_DATA IN THIS EXERCISE_
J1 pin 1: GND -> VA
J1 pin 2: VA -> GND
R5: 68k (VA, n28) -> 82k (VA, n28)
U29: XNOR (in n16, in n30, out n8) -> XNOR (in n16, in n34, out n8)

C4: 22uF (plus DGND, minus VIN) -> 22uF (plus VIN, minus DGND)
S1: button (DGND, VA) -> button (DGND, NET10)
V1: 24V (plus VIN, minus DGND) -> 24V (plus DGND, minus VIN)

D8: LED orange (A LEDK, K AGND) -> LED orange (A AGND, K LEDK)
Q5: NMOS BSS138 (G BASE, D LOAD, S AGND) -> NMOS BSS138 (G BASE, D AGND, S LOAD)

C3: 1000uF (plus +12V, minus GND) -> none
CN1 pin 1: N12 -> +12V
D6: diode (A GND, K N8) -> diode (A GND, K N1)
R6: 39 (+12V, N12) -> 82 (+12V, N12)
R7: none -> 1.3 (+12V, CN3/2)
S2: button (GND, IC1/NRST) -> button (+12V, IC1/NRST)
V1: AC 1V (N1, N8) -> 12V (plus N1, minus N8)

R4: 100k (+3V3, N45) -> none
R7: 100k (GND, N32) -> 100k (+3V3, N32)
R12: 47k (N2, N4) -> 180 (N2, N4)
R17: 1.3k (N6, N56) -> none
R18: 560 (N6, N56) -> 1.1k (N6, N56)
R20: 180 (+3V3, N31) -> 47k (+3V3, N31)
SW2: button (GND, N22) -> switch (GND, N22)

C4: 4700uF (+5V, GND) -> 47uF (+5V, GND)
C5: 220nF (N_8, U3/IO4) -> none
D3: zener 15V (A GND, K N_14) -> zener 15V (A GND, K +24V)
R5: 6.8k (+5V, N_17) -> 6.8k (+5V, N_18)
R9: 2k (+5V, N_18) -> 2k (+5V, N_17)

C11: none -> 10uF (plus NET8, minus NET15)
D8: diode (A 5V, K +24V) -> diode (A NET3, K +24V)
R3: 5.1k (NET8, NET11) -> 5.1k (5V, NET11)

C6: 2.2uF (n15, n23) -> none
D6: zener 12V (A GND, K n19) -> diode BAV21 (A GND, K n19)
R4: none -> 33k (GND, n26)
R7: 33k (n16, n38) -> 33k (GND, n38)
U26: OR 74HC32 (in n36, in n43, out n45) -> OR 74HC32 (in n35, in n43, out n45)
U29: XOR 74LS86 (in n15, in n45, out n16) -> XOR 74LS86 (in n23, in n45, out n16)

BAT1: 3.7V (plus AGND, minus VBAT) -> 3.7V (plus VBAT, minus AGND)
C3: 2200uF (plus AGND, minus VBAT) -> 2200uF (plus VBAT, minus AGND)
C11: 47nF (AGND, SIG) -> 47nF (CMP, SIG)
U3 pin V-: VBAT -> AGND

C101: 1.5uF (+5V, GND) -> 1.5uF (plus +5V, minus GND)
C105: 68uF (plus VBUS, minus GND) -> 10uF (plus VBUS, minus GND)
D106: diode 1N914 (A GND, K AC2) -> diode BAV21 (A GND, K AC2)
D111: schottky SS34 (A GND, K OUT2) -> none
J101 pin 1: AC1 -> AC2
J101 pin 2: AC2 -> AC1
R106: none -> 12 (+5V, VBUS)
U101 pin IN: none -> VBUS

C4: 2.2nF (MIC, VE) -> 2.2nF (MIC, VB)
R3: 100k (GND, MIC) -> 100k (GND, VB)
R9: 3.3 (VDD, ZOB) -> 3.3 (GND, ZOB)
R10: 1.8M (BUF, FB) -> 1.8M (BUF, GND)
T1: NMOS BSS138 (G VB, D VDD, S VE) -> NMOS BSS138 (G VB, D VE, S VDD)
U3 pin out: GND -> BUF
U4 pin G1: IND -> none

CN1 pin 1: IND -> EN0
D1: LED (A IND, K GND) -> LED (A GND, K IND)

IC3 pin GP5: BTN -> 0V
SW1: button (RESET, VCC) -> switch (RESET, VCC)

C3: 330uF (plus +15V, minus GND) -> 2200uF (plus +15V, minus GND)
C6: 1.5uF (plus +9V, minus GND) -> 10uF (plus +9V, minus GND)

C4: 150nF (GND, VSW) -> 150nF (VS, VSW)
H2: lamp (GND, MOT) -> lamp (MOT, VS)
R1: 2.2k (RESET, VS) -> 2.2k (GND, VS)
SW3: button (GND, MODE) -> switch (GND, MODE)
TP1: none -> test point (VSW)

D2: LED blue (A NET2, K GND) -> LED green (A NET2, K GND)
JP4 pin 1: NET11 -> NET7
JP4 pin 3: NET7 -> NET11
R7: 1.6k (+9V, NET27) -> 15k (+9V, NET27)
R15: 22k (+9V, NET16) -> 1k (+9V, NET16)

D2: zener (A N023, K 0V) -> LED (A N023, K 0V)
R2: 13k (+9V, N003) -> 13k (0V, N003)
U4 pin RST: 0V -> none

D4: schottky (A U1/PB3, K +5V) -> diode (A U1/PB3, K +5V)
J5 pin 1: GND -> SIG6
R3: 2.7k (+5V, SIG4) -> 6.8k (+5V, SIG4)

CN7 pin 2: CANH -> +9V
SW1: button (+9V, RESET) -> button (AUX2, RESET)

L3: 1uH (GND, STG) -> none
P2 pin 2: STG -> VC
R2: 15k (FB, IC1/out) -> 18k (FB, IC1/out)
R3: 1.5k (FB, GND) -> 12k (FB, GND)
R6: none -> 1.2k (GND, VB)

_EXERCISE PROMPT_
The output should match the records above exactly, entry for entry.

_OUTPUT BELOW_
J1 pin 1: GND -> VA
J1 pin 2: VA -> GND
R5: 68k (VA, n28) -> 82k (VA, n28)
U29: XNOR (in n16, in n30, out n8) -> XNOR (in n16, in n34, out n8)

C4: 22uF (plus DGND, minus VIN) -> 22uF (plus VIN, minus DGND)
S1: button (DGND, VA) -> button (DGND, NET10)
V1: 24V (plus VIN, minus DGND) -> 24V (plus DGND, minus VIN)

D8: LED orange (A LEDK, K AGND) -> LED orange (A AGND, K LEDK)
Q5: NMOS BSS138 (G BASE, D LOAD, S AGND) -> NMOS BSS138 (G BASE, D AGND, S LOAD)

C3: 1000uF (plus +12V, minus GND) -> none
CN1 pin 1: N12 -> +12V
D6: diode (A GND, K N8) -> diode (A GND, K N1)
R6: 39 (+12V, N12) -> 82 (+12V, N12)
R7: none -> 1.3 (+12V, CN3/2)
S2: button (GND, IC1/NRST) -> button (+12V, IC1/NRST)
V1: AC 1V (N1, N8) -> 12V (plus N1, minus N8)

R4: 100k (+3V3, N45) -> none
R7: 100k (GND, N32) -> 100k (+3V3, N32)
R12: 47k (N2, N4) -> 180 (N2, N4)
R17: 1.3k (N6, N56) -> none
R18: 560 (N6, N56) -> 1.1k (N6, N56)
R20: 180 (+3V3, N31) -> 47k (+3V3, N31)
SW2: button (GND, N22) -> switch (GND, N22)

C4: 4700uF (+5V, GND) -> 47uF (+5V, GND)
C5: 220nF (N_8, U3/IO4) -> none
D3: zener 15V (A GND, K N_14) -> zener 15V (A GND, K +24V)
R5: 6.8k (+5V, N_17) -> 6.8k (+5V, N_18)
R9: 2k (+5V, N_18) -> 2k (+5V, N_17)

C11: none -> 10uF (plus NET8, minus NET15)
D8: diode (A 5V, K +24V) -> diode (A NET3, K +24V)
R3: 5.1k (NET8, NET11) -> 5.1k (5V, NET11)

C6: 2.2uF (n15, n23) -> none
D6: zener 12V (A GND, K n19) -> diode BAV21 (A GND, K n19)
R4: none -> 33k (GND, n26)
R7: 33k (n16, n38) -> 33k (GND, n38)
U26: OR 74HC32 (in n36, in n43, out n45) -> OR 74HC32 (in n35, in n43, out n45)
U29: XOR 74LS86 (in n15, in n45, out n16) -> XOR 74LS86 (in n23, in n45, out n16)

BAT1: 3.7V (plus AGND, minus VBAT) -> 3.7V (plus VBAT, minus AGND)
C3: 2200uF (plus AGND, minus VBAT) -> 2200uF (plus VBAT, minus AGND)
C11: 47nF (AGND, SIG) -> 47nF (CMP, SIG)
U3 pin V-: VBAT -> AGND

C101: 1.5uF (+5V, GND) -> 1.5uF (plus +5V, minus GND)
C105: 68uF (plus VBUS, minus GND) -> 10uF (plus VBUS, minus GND)
D106: diode 1N914 (A GND, K AC2) -> diode BAV21 (A GND, K AC2)
D111: schottky SS34 (A GND, K OUT2) -> none
J101 pin 1: AC1 -> AC2
J101 pin 2: AC2 -> AC1
R106: none -> 12 (+5V, VBUS)
U101 pin IN: none -> VBUS

C4: 2.2nF (MIC, VE) -> 2.2nF (MIC, VB)
R3: 100k (GND, MIC) -> 100k (GND, VB)
R9: 3.3 (VDD, ZOB) -> 3.3 (GND, ZOB)
R10: 1.8M (BUF, FB) -> 1.8M (BUF, GND)
T1: NMOS BSS138 (G VB, D VDD, S VE) -> NMOS BSS138 (G VB, D VE, S VDD)
U3 pin out: GND -> BUF
U4 pin G1: IND -> none

CN1 pin 1: IND -> EN0
D1: LED (A IND, K GND) -> LED (A GND, K IND)

IC3 pin GP5: BTN -> 0V
SW1: button (RESET, VCC) -> switch (RESET, VCC)

C3: 330uF (plus +15V, minus GND) -> 2200uF (plus +15V, minus GND)
C6: 1.5uF (plus +9V, minus GND) -> 10uF (plus +9V, minus GND)

C4: 150nF (GND, VSW) -> 150nF (VS, VSW)
H2: lamp (GND, MOT) -> lamp (MOT, VS)
R1: 2.2k (RESET, VS) -> 2.2k (GND, VS)
SW3: button (GND, MODE) -> switch (GND, MODE)
TP1: none -> test point (VSW)

D2: LED blue (A NET2, K GND) -> LED green (A NET2, K GND)
JP4 pin 1: NET11 -> NET7
JP4 pin 3: NET7 -> NET11
R7: 1.6k (+9V, NET27) -> 15k (+9V, NET27)
R15: 22k (+9V, NET16) -> 1k (+9V, NET16)

D2: zener (A N023, K 0V) -> LED (A N023, K 0V)
R2: 13k (+9V, N003) -> 13k (0V, N003)
U4 pin RST: 0V -> none

D4: schottky (A U1/PB3, K +5V) -> diode (A U1/PB3, K +5V)
J5 pin 1: GND -> SIG6
R3: 2.7k (+5V, SIG4) -> 6.8k (+5V, SIG4)

CN7 pin 2: CANH -> +9V
SW1: button (+9V, RESET) -> button (AUX2, RESET)

L3: 1uH (GND, STG) -> none
P2 pin 2: STG -> VC
R2: 15k (FB, IC1/out) -> 18k (FB, IC1/out)
R3: 1.5k (FB, GND) -> 12k (FB, GND)
R6: none -> 1.2k (GND, VB)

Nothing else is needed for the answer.